*** Opening GIVEN DATA ***

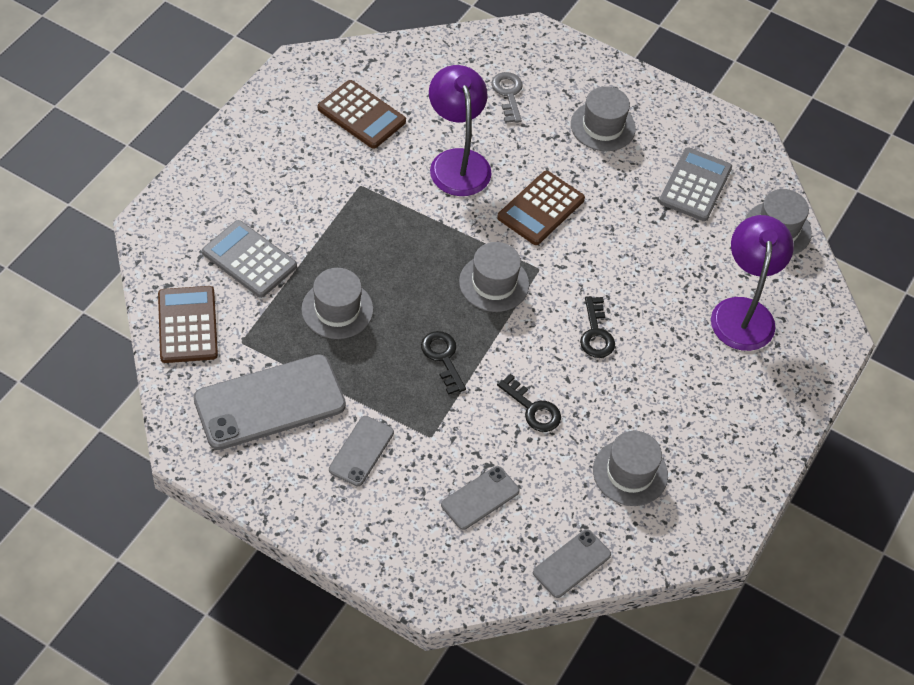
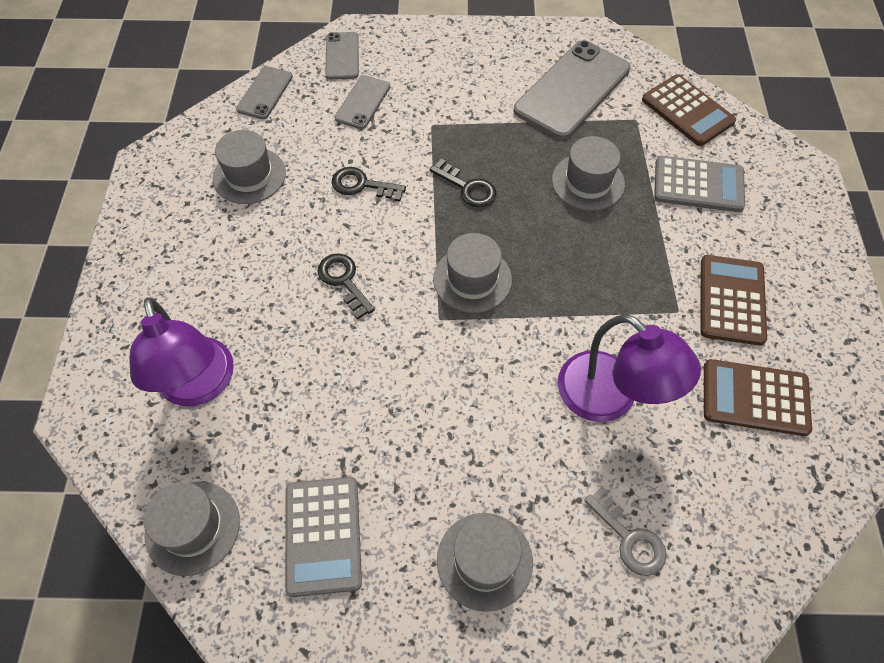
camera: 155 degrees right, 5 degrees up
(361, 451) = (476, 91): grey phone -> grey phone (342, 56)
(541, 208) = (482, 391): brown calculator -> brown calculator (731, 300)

*** Closing GIVEN DATA ***
*** Opening GIVEN DATA ***

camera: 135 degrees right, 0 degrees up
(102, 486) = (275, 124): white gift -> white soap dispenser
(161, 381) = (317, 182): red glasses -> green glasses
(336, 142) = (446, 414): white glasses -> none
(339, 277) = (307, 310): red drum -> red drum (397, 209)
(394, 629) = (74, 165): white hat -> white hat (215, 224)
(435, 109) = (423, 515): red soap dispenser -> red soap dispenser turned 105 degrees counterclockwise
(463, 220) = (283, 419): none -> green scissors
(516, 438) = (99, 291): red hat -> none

*** Closing GIVEN DATA ***

Each line above with the word "green" needs to be copied.

**FINAL ANSWER**
(161, 381) = (317, 182): red glasses -> green glasses
(463, 220) = (283, 419): none -> green scissors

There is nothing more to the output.